------ RECORDS FOR THE EXERCISE

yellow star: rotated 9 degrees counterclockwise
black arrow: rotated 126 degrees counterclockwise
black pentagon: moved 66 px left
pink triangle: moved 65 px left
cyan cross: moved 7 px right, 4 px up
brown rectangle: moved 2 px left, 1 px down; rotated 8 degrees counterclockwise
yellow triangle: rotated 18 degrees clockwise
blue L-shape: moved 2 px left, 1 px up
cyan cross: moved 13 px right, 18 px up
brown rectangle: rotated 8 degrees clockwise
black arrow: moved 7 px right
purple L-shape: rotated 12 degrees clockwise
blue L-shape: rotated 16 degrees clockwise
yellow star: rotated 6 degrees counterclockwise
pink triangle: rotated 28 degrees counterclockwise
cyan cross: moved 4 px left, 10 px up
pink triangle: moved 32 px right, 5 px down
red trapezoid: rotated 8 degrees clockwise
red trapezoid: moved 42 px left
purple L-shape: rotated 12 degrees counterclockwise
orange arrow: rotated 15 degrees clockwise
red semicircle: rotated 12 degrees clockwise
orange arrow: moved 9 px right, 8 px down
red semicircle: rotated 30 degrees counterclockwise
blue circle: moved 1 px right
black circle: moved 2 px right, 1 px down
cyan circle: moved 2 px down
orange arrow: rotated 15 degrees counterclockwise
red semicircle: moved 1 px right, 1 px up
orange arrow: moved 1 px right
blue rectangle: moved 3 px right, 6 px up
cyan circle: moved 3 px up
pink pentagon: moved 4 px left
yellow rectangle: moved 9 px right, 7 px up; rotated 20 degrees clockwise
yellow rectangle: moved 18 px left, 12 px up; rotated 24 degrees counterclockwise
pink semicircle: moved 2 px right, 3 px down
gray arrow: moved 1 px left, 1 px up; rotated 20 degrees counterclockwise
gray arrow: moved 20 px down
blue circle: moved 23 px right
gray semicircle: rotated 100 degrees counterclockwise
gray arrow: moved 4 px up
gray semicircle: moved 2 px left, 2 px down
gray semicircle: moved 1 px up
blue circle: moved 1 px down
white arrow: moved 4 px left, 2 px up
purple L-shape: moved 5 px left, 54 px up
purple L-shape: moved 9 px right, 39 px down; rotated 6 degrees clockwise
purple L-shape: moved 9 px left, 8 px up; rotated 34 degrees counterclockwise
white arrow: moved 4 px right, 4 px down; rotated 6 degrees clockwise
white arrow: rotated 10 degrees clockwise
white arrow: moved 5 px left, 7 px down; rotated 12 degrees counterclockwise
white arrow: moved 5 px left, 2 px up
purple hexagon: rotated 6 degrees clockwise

------------

WHAT YOU SHOULD DO:
Pull out each line of the material above that contains the word "trapezoid".

TASK SOLUTION:
red trapezoid: rotated 8 degrees clockwise
red trapezoid: moved 42 px left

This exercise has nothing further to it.